WORK TO BE COMPLETED — Please copy out the entries below exactly, beginning with the line that contains "green banana [1024,336,1093,423]" and ending with the line that contains "camera: 45 degrees right, 5 degrees down", and include nothing outside that span.

MATERIAL SHOWN —
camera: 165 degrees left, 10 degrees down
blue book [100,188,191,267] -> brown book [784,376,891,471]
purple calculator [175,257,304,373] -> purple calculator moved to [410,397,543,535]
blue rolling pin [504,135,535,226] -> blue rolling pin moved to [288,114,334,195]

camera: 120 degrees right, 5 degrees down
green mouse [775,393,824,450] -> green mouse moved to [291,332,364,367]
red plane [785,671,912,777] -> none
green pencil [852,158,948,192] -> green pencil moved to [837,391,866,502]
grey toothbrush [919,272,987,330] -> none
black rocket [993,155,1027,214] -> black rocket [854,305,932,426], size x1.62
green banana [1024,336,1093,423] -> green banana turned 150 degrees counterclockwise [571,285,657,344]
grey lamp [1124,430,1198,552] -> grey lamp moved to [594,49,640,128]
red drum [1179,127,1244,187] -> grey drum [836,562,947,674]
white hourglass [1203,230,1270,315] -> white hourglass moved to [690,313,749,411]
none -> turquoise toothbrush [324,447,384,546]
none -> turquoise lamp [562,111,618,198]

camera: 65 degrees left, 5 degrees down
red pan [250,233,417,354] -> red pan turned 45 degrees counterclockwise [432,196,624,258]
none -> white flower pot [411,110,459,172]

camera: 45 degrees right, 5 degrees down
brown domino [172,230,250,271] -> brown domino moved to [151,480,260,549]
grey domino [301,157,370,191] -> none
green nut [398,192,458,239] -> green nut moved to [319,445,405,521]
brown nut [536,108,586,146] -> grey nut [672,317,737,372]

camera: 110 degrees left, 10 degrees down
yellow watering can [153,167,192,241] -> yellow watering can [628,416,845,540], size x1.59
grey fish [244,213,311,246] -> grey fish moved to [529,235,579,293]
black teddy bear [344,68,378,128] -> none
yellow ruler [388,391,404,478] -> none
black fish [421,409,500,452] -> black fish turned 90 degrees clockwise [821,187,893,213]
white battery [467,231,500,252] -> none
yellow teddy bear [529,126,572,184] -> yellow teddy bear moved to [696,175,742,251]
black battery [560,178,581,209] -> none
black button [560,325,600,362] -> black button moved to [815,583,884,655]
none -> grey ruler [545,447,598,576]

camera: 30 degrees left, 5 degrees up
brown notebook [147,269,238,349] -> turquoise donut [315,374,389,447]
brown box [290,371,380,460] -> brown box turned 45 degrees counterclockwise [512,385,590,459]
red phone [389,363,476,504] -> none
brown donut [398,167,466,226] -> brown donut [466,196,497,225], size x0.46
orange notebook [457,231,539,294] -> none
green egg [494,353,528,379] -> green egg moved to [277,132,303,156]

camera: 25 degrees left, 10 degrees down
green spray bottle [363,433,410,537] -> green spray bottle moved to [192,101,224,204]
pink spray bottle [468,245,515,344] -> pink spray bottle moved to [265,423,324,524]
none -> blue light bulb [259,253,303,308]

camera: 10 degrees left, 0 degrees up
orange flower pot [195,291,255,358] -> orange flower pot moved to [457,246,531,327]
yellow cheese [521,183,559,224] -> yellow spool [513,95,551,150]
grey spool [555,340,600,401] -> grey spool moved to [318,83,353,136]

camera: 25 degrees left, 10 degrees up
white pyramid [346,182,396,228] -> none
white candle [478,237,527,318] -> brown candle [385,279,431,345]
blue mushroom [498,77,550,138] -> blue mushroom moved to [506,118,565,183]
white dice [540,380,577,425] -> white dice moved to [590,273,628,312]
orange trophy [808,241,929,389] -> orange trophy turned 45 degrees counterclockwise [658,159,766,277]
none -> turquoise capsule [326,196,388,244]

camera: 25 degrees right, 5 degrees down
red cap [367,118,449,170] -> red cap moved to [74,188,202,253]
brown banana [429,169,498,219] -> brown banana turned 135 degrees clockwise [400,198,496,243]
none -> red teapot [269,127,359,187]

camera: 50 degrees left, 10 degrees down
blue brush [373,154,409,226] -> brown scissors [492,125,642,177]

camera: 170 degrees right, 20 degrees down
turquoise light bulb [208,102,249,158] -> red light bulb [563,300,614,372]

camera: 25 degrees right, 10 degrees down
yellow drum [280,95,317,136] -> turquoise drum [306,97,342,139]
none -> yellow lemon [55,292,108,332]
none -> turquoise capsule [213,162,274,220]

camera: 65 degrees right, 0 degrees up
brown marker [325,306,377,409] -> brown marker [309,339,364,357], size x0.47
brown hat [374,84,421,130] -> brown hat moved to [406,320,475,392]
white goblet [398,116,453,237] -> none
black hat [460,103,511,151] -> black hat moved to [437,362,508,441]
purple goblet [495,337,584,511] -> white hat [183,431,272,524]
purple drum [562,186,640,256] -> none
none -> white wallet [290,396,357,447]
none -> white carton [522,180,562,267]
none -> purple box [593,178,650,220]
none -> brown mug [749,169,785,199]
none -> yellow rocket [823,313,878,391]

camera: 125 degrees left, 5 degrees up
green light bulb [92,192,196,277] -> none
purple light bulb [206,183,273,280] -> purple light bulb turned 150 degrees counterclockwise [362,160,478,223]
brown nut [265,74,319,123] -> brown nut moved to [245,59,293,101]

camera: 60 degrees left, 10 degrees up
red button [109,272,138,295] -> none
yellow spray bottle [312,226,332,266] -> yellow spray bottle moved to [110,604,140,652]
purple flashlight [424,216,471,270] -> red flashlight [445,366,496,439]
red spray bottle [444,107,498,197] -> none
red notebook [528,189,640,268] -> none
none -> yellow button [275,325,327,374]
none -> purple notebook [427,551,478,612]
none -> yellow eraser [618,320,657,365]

ANSWER TO THE EXERCISE —
green banana [1024,336,1093,423] -> green banana turned 150 degrees counterclockwise [571,285,657,344]
grey lamp [1124,430,1198,552] -> grey lamp moved to [594,49,640,128]
red drum [1179,127,1244,187] -> grey drum [836,562,947,674]
white hourglass [1203,230,1270,315] -> white hourglass moved to [690,313,749,411]
none -> turquoise toothbrush [324,447,384,546]
none -> turquoise lamp [562,111,618,198]

camera: 65 degrees left, 5 degrees down
red pan [250,233,417,354] -> red pan turned 45 degrees counterclockwise [432,196,624,258]
none -> white flower pot [411,110,459,172]

camera: 45 degrees right, 5 degrees down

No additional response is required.